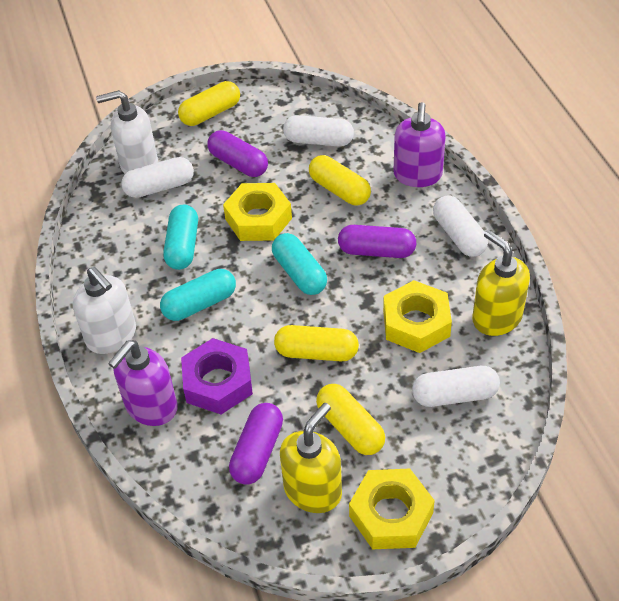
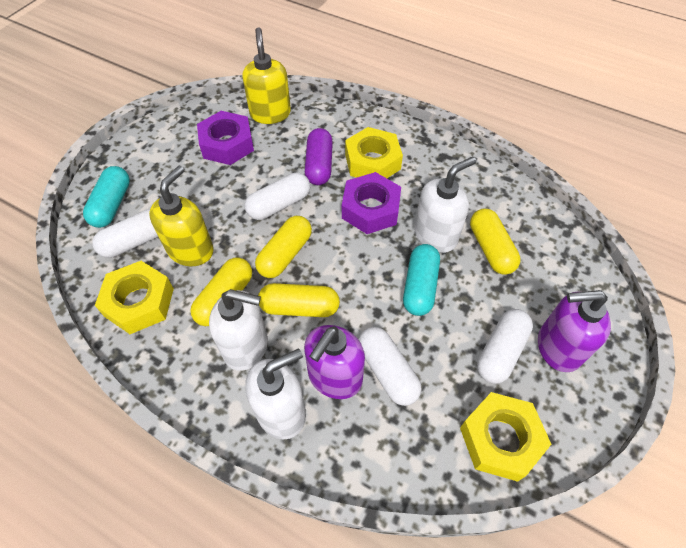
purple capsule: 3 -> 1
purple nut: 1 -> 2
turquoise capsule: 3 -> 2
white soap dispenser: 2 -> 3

_Task prompt_
Identify the lines above with the word "capsule". Copy them.

_Output of the task_
purple capsule: 3 -> 1
turquoise capsule: 3 -> 2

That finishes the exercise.